_Stored items_

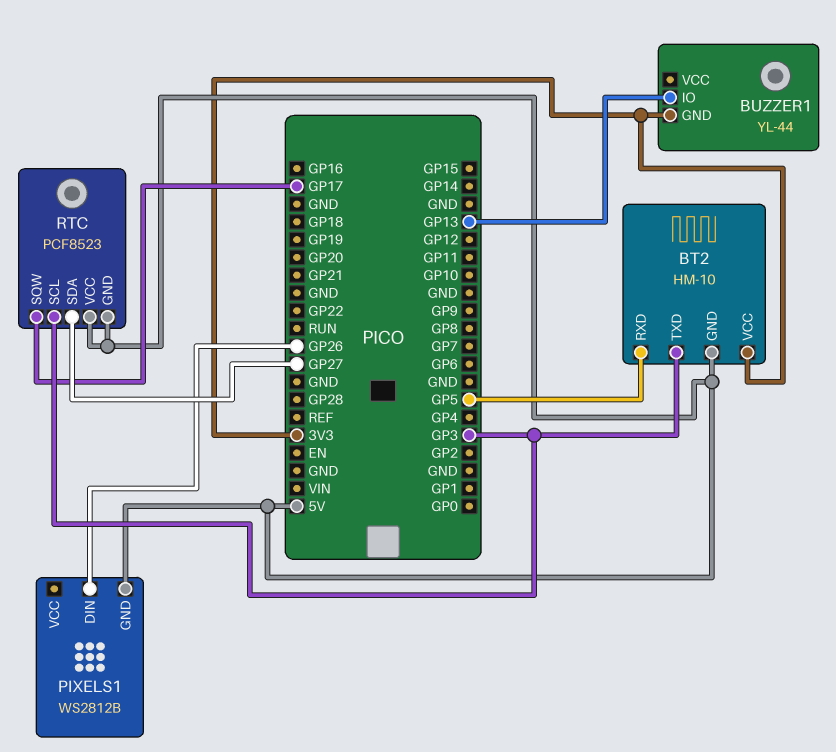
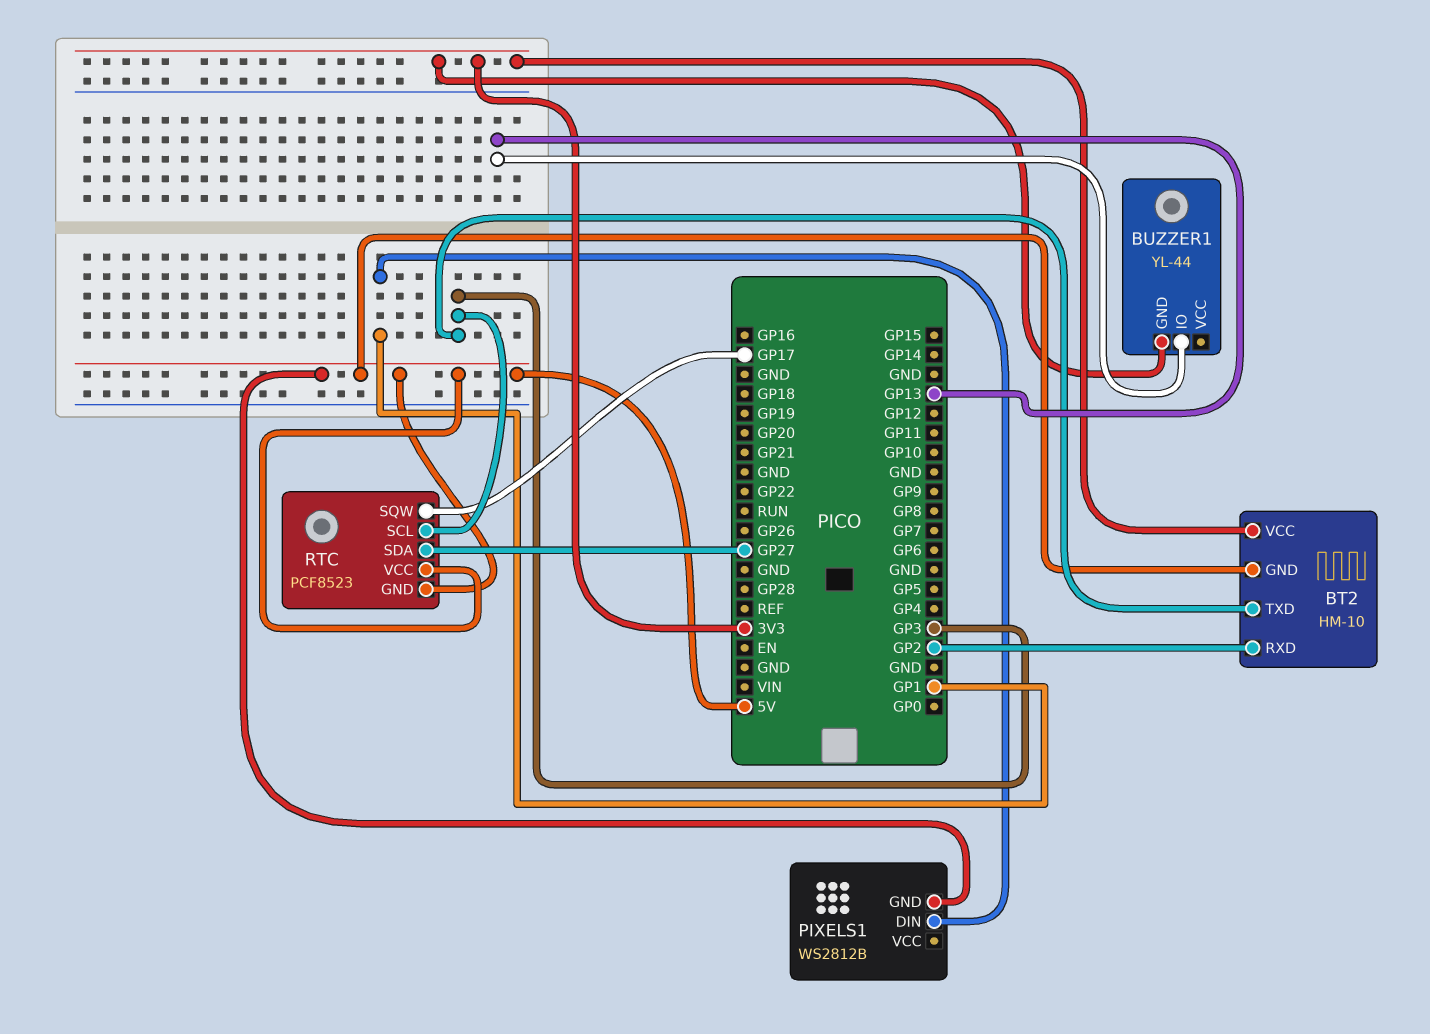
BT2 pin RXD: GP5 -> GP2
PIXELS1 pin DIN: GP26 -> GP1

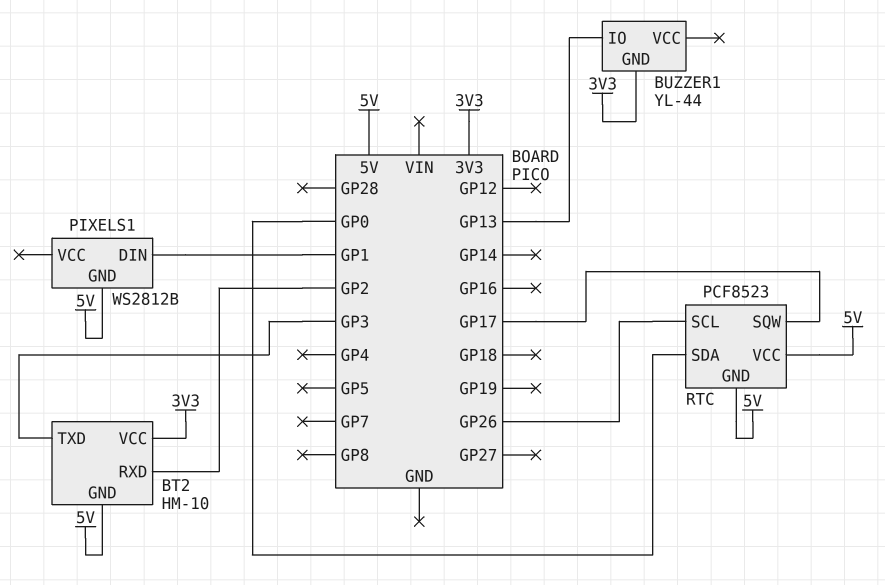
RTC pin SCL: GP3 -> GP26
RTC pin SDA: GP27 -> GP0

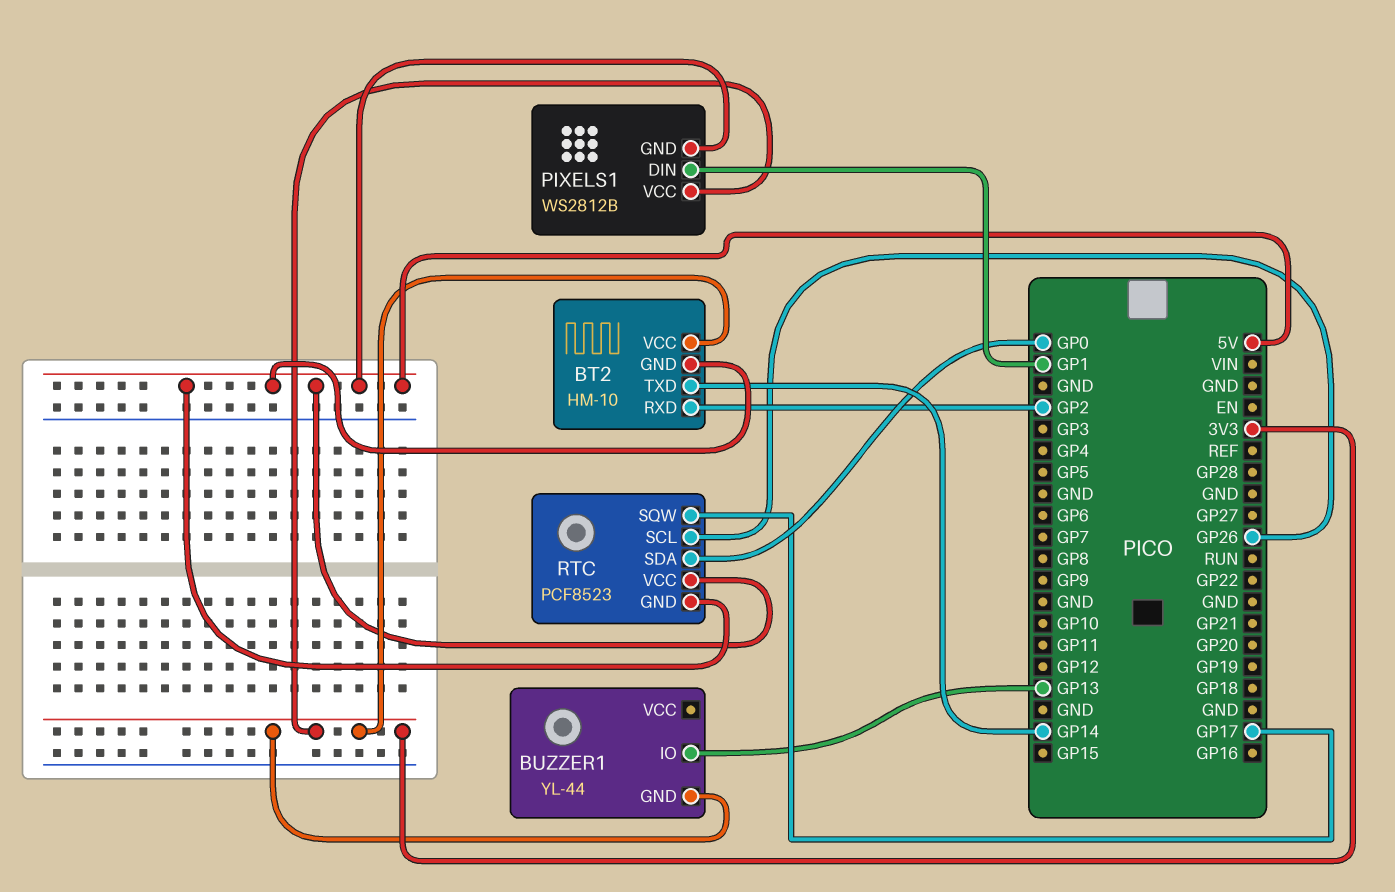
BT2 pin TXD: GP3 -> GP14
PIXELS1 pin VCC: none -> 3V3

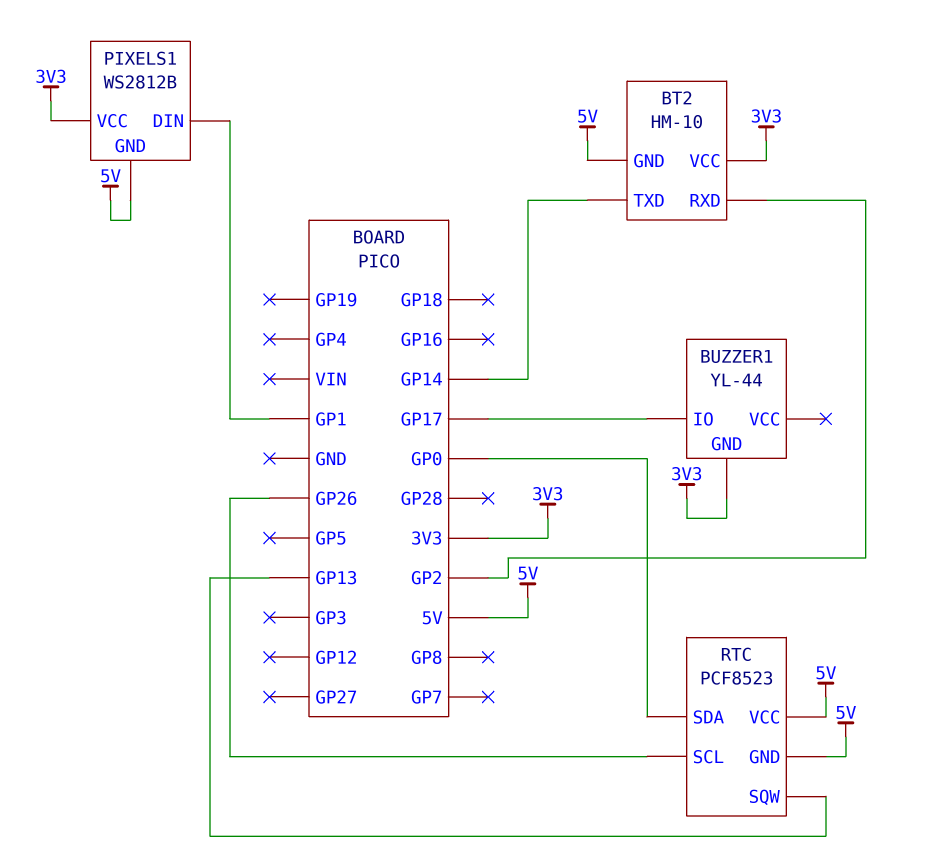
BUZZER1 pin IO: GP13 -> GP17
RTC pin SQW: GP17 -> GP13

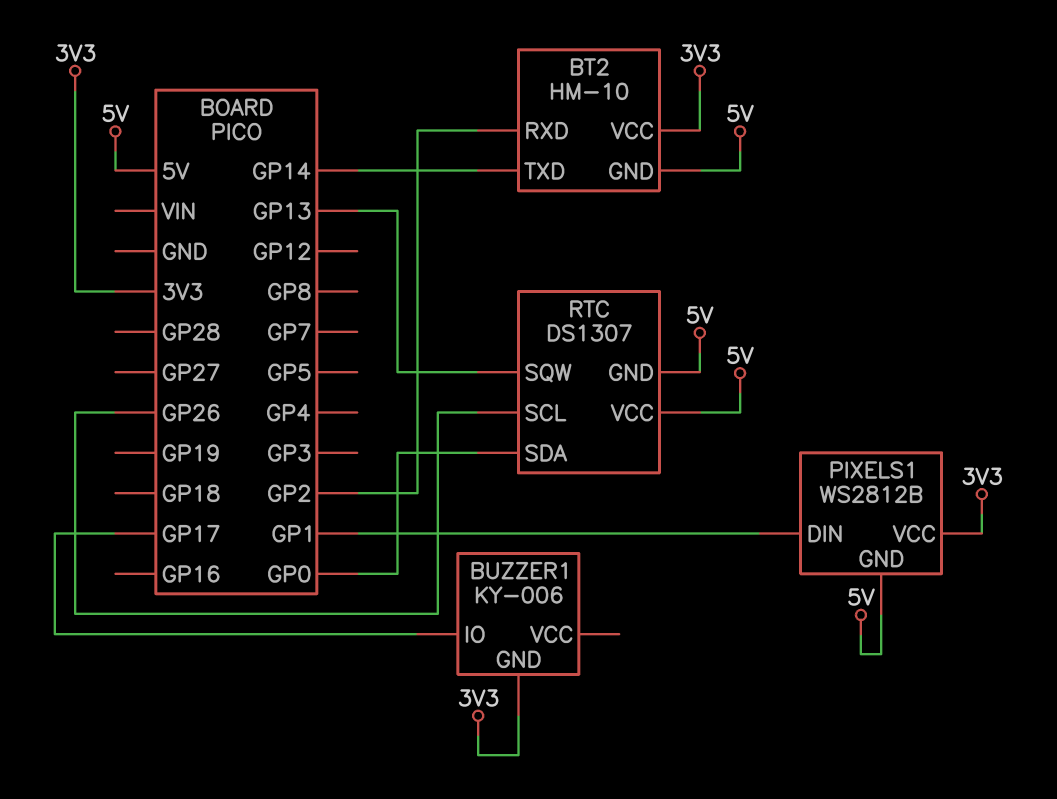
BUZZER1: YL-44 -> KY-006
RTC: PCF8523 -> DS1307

_What you should do_
Only the lines from the one containing "RTC pin SQW: GP17 -> GP13" through the final line of the records should be retyped, exactly, with every picture omitted.

_Answer box_
RTC pin SQW: GP17 -> GP13

BUZZER1: YL-44 -> KY-006
RTC: PCF8523 -> DS1307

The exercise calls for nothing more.